What you have to do:
Could you repeat the listing below exactly while leaving its pictures behind?

Dataset section:
· · · · · · ·
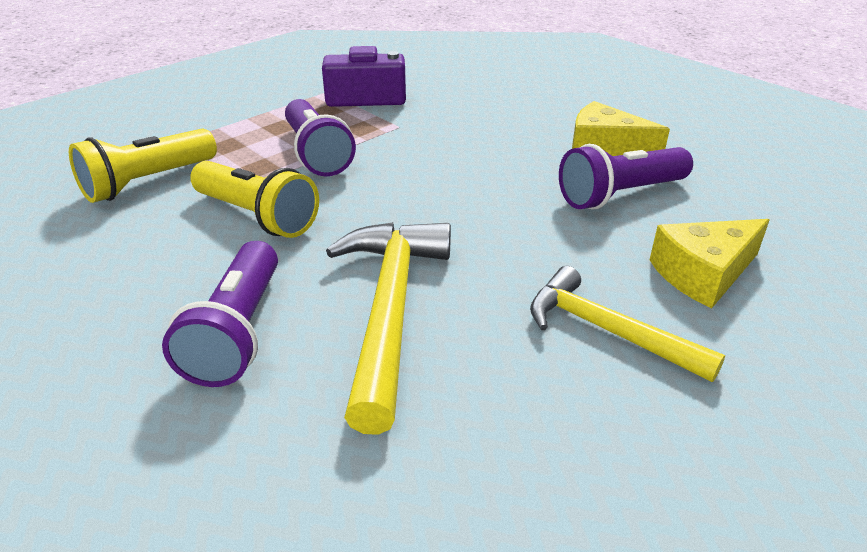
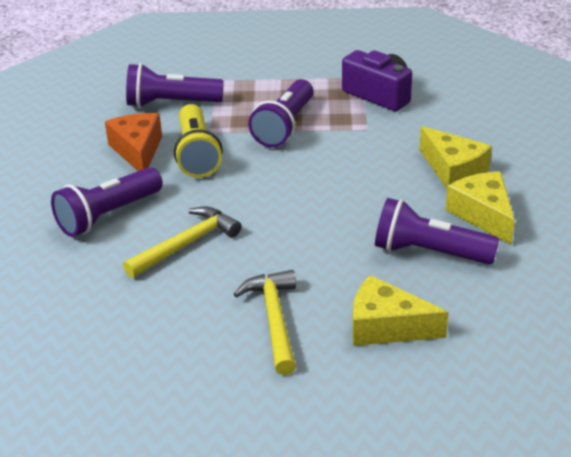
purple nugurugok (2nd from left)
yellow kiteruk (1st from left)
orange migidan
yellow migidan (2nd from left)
· · · · · · ·
Exercise answer:
purple nugurugok (2nd from left)
yellow kiteruk (1st from left)
orange migidan
yellow migidan (2nd from left)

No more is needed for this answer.